## What this task involves
Scan the data below and report how many lines include the word "from". Nothing else is wanted.

## Available data
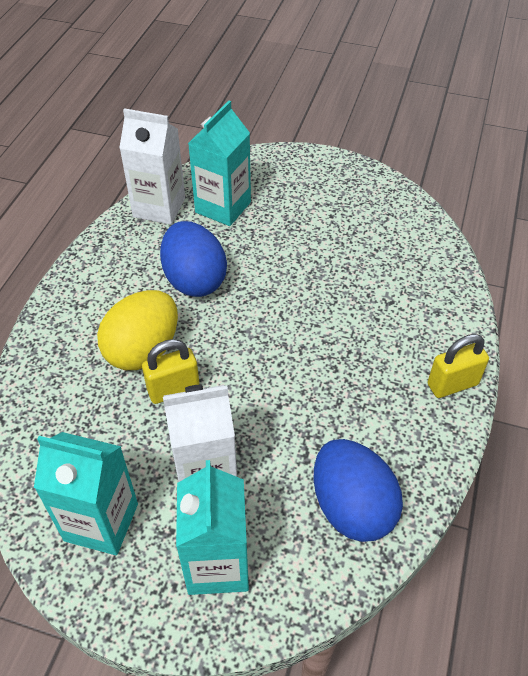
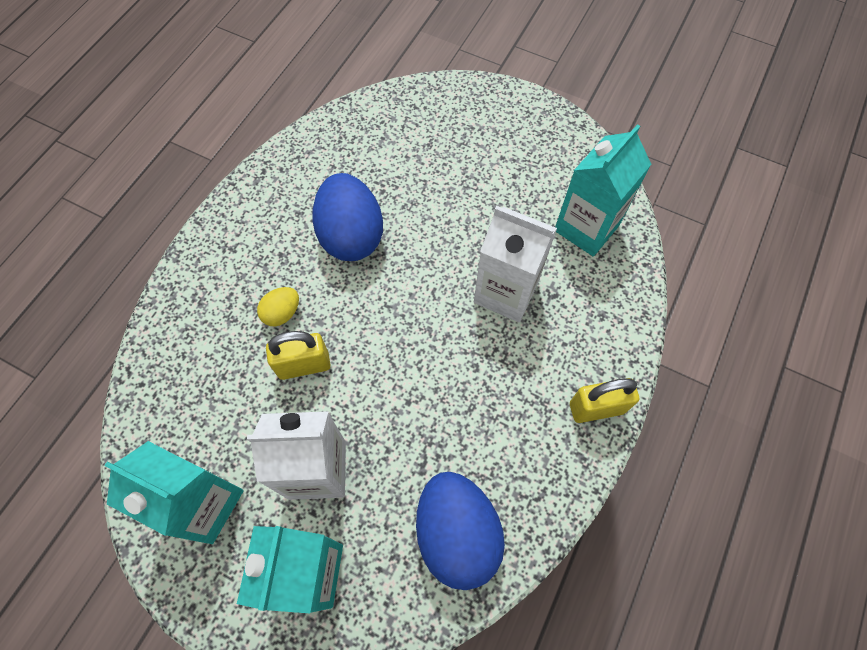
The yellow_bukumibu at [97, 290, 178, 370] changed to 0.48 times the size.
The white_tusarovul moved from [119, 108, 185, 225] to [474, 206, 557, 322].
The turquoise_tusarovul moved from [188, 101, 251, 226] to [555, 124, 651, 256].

## Solved exercise
2